* YOUR TASK
Find the word "shape" in the data, then copy each line where it is found.

*** RECORDS SHOWN ***

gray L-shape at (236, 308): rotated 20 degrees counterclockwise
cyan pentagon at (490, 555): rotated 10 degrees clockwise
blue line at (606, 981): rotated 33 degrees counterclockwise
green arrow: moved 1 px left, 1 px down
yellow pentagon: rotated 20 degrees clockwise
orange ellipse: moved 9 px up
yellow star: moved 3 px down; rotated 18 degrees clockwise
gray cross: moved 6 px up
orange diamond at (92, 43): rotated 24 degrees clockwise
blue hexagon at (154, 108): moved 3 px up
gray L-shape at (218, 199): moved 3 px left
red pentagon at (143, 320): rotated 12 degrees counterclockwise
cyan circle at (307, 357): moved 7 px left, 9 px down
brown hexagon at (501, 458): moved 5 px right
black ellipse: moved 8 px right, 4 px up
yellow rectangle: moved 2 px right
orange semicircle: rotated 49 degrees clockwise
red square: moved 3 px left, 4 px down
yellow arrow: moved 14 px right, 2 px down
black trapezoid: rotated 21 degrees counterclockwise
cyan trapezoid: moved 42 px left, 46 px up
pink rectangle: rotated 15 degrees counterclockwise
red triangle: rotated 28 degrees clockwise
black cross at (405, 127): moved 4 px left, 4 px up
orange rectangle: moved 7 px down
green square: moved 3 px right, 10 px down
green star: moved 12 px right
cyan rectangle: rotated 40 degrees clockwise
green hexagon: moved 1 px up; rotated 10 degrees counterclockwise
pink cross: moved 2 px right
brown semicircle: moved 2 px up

***

* RESULT OF THIS EXERCISE
gray L-shape at (236, 308): rotated 20 degrees counterclockwise
gray L-shape at (218, 199): moved 3 px left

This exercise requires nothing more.